- [Task item] From the entries below, please gather each line containing the string "none".

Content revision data

▬▬▬▬▬▬▬▬▬▬

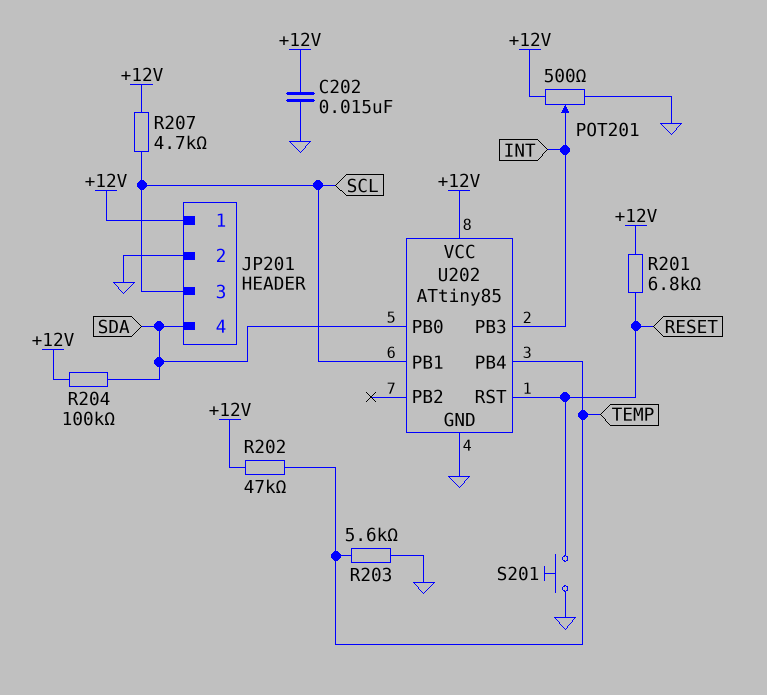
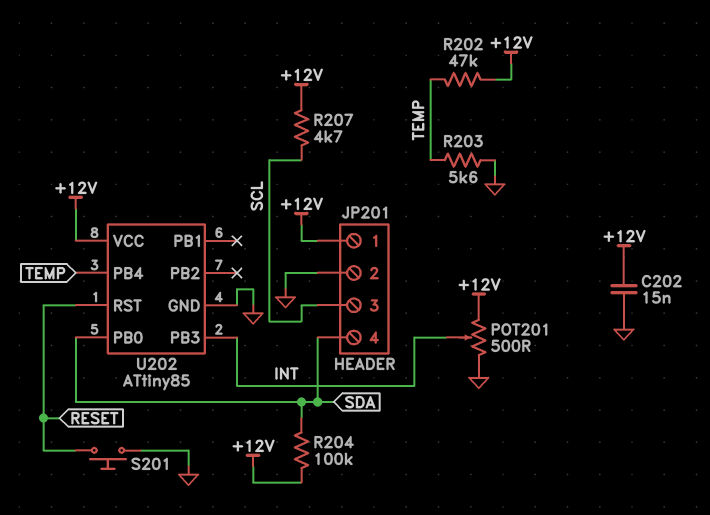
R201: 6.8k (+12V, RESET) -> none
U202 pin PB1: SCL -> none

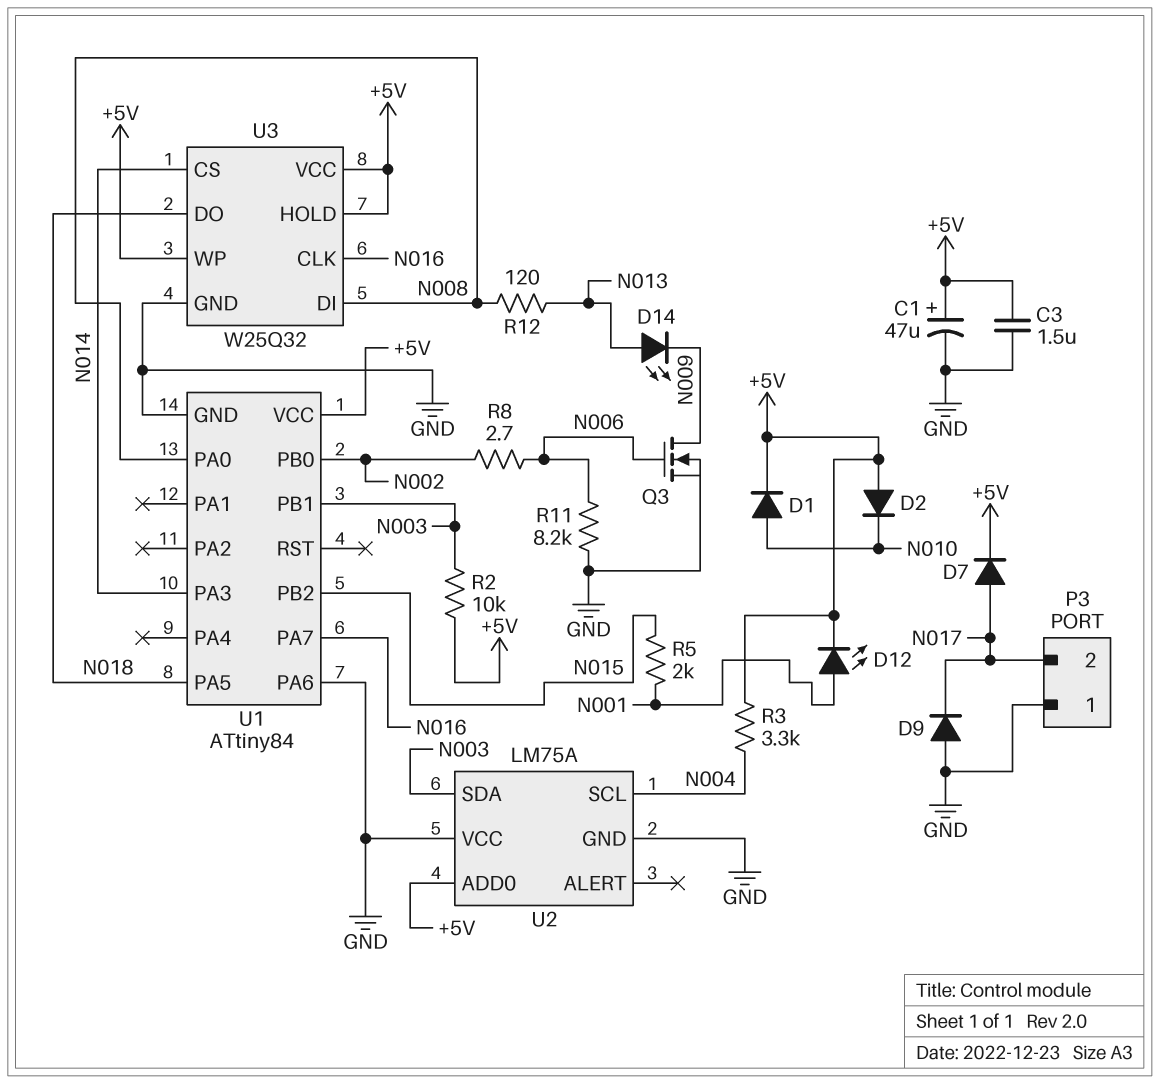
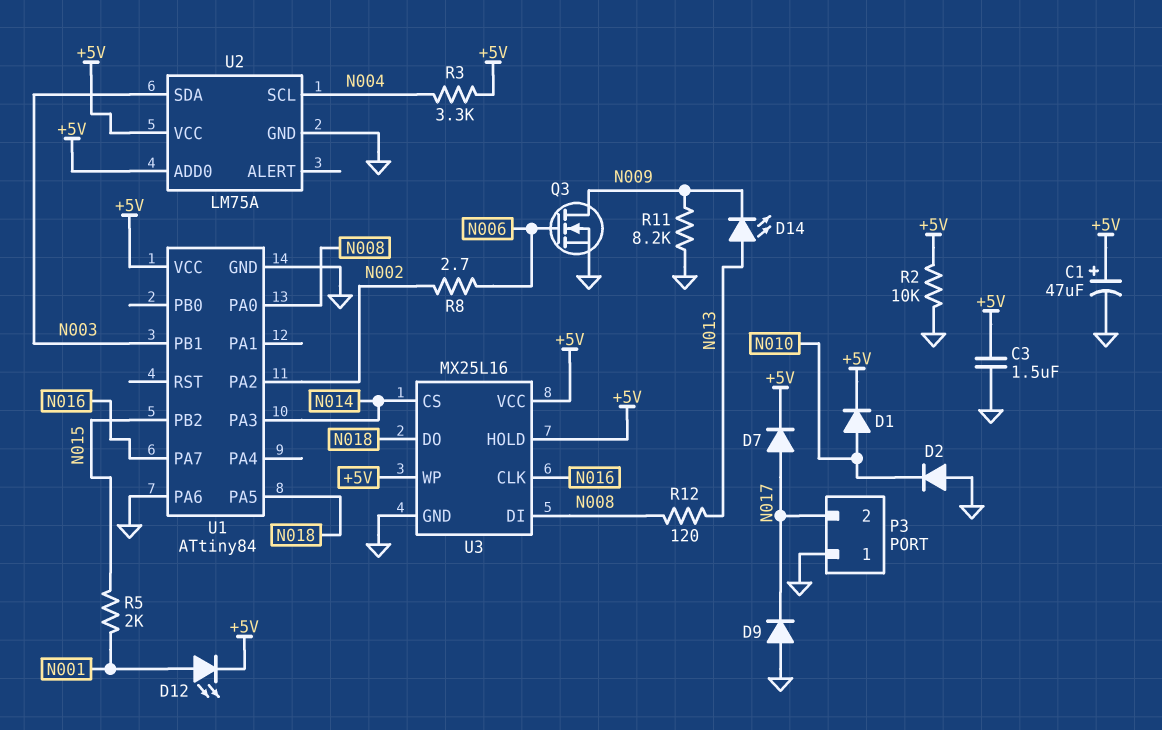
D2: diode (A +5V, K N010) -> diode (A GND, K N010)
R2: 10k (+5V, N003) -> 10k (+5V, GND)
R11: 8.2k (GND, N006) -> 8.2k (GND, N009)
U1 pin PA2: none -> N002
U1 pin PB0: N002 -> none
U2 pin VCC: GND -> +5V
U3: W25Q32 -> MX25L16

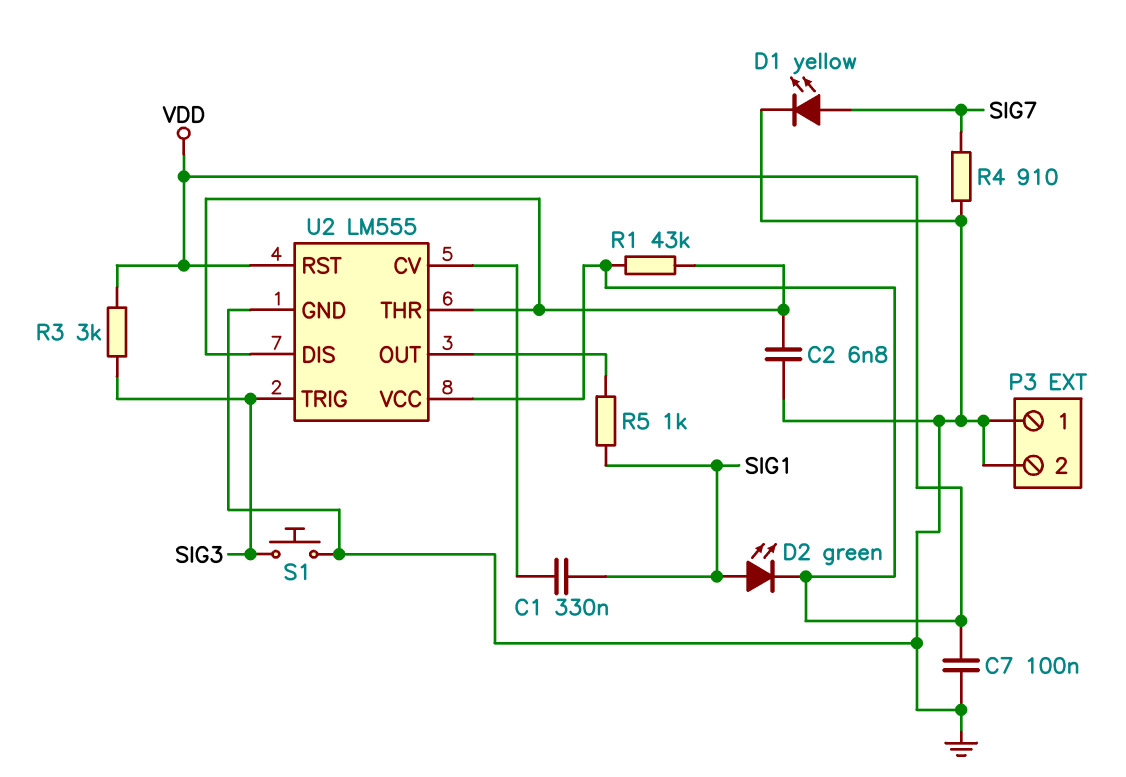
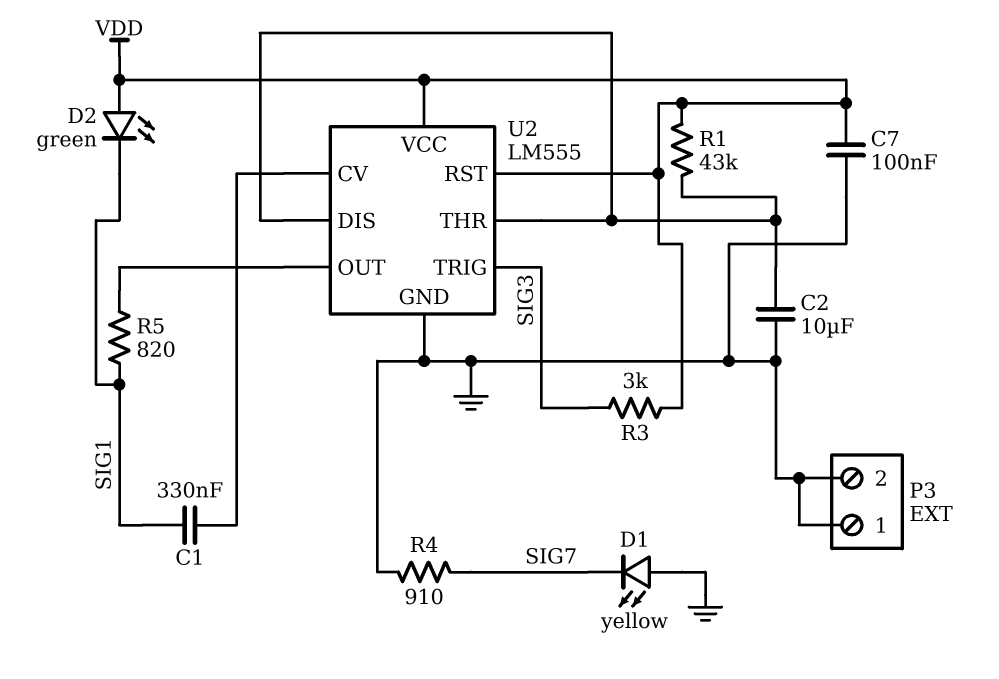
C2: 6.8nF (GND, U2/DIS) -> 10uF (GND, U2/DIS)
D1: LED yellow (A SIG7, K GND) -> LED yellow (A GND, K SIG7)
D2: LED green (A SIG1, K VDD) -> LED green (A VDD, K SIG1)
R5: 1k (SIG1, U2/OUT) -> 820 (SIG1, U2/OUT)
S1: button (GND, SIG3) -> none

▬▬▬▬▬▬▬▬▬▬

- [Finished exercise]
R201: 6.8k (+12V, RESET) -> none
U202 pin PB1: SCL -> none
U1 pin PA2: none -> N002
U1 pin PB0: N002 -> none
S1: button (GND, SIG3) -> none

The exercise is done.